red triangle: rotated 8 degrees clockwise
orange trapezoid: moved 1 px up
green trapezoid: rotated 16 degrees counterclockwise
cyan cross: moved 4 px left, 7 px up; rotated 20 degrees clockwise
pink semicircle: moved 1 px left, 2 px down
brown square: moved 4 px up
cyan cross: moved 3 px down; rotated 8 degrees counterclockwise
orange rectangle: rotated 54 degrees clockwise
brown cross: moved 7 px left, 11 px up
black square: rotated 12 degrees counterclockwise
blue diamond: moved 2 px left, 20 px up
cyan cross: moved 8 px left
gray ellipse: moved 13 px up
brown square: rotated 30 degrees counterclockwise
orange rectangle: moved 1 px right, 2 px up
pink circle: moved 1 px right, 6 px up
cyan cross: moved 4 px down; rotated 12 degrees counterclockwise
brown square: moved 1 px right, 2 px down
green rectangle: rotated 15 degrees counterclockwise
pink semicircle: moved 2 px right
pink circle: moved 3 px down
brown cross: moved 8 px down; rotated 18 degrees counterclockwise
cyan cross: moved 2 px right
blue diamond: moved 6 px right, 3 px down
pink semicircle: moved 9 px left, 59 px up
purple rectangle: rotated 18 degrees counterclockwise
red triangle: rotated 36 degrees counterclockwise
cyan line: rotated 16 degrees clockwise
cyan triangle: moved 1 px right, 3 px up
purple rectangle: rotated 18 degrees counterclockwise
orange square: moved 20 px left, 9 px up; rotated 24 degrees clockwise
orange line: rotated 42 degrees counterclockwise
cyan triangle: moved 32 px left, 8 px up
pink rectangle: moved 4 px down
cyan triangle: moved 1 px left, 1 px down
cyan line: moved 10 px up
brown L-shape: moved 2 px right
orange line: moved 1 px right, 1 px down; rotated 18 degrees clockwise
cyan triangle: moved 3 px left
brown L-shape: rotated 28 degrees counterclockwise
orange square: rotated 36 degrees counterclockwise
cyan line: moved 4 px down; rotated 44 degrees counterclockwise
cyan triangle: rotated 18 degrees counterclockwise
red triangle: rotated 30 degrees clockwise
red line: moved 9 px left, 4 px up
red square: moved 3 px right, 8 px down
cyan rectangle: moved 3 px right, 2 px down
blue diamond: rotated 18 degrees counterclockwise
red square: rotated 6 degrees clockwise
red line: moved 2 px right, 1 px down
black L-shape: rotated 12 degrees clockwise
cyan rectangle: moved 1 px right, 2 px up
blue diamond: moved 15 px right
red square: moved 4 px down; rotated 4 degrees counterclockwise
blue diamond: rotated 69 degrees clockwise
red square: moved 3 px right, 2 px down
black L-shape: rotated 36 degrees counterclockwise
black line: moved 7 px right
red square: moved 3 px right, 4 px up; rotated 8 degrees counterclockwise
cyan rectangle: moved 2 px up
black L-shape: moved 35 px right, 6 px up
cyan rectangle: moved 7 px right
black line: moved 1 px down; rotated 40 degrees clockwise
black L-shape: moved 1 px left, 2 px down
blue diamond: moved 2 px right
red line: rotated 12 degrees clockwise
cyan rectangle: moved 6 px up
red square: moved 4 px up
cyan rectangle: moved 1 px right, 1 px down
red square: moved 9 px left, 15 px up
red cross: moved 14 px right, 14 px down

────────────────────

--- The exercise ---
Copy every row above word for word, keeping the original order and every number unchanged.

--- Output of the exercise ---
red triangle: rotated 8 degrees clockwise
orange trapezoid: moved 1 px up
green trapezoid: rotated 16 degrees counterclockwise
cyan cross: moved 4 px left, 7 px up; rotated 20 degrees clockwise
pink semicircle: moved 1 px left, 2 px down
brown square: moved 4 px up
cyan cross: moved 3 px down; rotated 8 degrees counterclockwise
orange rectangle: rotated 54 degrees clockwise
brown cross: moved 7 px left, 11 px up
black square: rotated 12 degrees counterclockwise
blue diamond: moved 2 px left, 20 px up
cyan cross: moved 8 px left
gray ellipse: moved 13 px up
brown square: rotated 30 degrees counterclockwise
orange rectangle: moved 1 px right, 2 px up
pink circle: moved 1 px right, 6 px up
cyan cross: moved 4 px down; rotated 12 degrees counterclockwise
brown square: moved 1 px right, 2 px down
green rectangle: rotated 15 degrees counterclockwise
pink semicircle: moved 2 px right
pink circle: moved 3 px down
brown cross: moved 8 px down; rotated 18 degrees counterclockwise
cyan cross: moved 2 px right
blue diamond: moved 6 px right, 3 px down
pink semicircle: moved 9 px left, 59 px up
purple rectangle: rotated 18 degrees counterclockwise
red triangle: rotated 36 degrees counterclockwise
cyan line: rotated 16 degrees clockwise
cyan triangle: moved 1 px right, 3 px up
purple rectangle: rotated 18 degrees counterclockwise
orange square: moved 20 px left, 9 px up; rotated 24 degrees clockwise
orange line: rotated 42 degrees counterclockwise
cyan triangle: moved 32 px left, 8 px up
pink rectangle: moved 4 px down
cyan triangle: moved 1 px left, 1 px down
cyan line: moved 10 px up
brown L-shape: moved 2 px right
orange line: moved 1 px right, 1 px down; rotated 18 degrees clockwise
cyan triangle: moved 3 px left
brown L-shape: rotated 28 degrees counterclockwise
orange square: rotated 36 degrees counterclockwise
cyan line: moved 4 px down; rotated 44 degrees counterclockwise
cyan triangle: rotated 18 degrees counterclockwise
red triangle: rotated 30 degrees clockwise
red line: moved 9 px left, 4 px up
red square: moved 3 px right, 8 px down
cyan rectangle: moved 3 px right, 2 px down
blue diamond: rotated 18 degrees counterclockwise
red square: rotated 6 degrees clockwise
red line: moved 2 px right, 1 px down
black L-shape: rotated 12 degrees clockwise
cyan rectangle: moved 1 px right, 2 px up
blue diamond: moved 15 px right
red square: moved 4 px down; rotated 4 degrees counterclockwise
blue diamond: rotated 69 degrees clockwise
red square: moved 3 px right, 2 px down
black L-shape: rotated 36 degrees counterclockwise
black line: moved 7 px right
red square: moved 3 px right, 4 px up; rotated 8 degrees counterclockwise
cyan rectangle: moved 2 px up
black L-shape: moved 35 px right, 6 px up
cyan rectangle: moved 7 px right
black line: moved 1 px down; rotated 40 degrees clockwise
black L-shape: moved 1 px left, 2 px down
blue diamond: moved 2 px right
red line: rotated 12 degrees clockwise
cyan rectangle: moved 6 px up
red square: moved 4 px up
cyan rectangle: moved 1 px right, 1 px down
red square: moved 9 px left, 15 px up
red cross: moved 14 px right, 14 px down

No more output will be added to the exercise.